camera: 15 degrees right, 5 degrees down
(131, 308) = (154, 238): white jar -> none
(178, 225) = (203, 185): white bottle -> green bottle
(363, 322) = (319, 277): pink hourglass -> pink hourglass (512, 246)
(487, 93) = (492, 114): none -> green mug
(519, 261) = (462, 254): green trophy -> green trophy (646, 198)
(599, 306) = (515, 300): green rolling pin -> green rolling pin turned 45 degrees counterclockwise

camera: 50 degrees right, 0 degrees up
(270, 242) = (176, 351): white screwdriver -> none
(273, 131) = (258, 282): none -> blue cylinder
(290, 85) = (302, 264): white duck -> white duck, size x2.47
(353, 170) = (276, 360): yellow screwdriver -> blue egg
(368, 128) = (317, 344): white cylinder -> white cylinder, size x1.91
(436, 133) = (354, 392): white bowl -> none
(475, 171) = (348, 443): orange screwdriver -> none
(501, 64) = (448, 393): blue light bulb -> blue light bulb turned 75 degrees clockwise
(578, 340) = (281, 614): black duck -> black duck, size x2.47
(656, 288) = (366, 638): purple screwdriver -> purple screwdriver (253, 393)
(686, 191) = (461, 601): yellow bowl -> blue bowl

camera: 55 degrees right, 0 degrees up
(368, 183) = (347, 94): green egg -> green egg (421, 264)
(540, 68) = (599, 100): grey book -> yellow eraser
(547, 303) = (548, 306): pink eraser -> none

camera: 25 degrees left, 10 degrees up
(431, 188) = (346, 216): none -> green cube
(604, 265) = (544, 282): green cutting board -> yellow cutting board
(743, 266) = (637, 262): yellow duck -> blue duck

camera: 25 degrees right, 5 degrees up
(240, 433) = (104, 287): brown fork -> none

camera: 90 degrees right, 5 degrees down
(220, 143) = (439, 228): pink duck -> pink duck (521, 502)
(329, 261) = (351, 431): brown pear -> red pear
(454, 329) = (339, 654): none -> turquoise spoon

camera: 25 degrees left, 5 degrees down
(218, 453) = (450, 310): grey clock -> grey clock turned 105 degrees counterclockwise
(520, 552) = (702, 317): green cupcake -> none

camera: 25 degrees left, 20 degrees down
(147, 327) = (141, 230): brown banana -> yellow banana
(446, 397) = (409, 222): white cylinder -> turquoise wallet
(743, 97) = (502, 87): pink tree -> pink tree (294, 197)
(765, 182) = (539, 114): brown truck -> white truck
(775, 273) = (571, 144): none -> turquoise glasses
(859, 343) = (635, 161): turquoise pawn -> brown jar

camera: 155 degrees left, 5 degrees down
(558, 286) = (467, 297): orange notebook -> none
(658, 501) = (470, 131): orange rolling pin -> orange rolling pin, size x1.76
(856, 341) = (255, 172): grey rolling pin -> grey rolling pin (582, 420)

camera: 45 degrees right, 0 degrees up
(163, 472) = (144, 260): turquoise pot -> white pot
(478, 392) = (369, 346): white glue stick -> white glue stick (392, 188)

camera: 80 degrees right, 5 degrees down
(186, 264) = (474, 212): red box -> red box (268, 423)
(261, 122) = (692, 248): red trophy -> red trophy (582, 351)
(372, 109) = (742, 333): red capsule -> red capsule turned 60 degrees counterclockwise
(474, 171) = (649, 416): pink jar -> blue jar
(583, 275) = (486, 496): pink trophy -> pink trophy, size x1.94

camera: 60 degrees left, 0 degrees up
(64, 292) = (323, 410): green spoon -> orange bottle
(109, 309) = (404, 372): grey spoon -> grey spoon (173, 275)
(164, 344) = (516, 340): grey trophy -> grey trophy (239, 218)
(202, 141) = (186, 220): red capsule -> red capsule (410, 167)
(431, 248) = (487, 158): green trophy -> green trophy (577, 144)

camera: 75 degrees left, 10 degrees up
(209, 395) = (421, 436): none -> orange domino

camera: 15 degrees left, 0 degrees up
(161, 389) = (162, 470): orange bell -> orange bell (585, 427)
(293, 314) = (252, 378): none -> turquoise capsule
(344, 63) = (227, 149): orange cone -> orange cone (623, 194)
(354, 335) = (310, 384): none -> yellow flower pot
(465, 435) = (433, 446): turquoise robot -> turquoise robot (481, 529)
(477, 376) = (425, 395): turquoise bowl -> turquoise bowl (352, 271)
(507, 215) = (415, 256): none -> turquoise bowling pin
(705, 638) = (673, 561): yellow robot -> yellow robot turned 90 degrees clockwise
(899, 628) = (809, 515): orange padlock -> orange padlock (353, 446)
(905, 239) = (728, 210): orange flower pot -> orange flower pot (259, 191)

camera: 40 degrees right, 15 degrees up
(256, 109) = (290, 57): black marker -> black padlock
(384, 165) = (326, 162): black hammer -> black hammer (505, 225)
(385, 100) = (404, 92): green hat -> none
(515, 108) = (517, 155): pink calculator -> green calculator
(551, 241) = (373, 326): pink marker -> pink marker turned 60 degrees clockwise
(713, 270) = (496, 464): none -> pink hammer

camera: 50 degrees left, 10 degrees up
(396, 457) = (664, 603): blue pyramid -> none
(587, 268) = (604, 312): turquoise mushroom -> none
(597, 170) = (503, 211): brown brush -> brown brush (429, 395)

§ §

PROBLEM DETAILS ▸
Locate the line with "(396, 457) = (664, 603): blue pyramid -> none" in the entries above; extract it and every line after it, verbatim.

ANSWER BELOW ▸
(396, 457) = (664, 603): blue pyramid -> none
(587, 268) = (604, 312): turquoise mushroom -> none
(597, 170) = (503, 211): brown brush -> brown brush (429, 395)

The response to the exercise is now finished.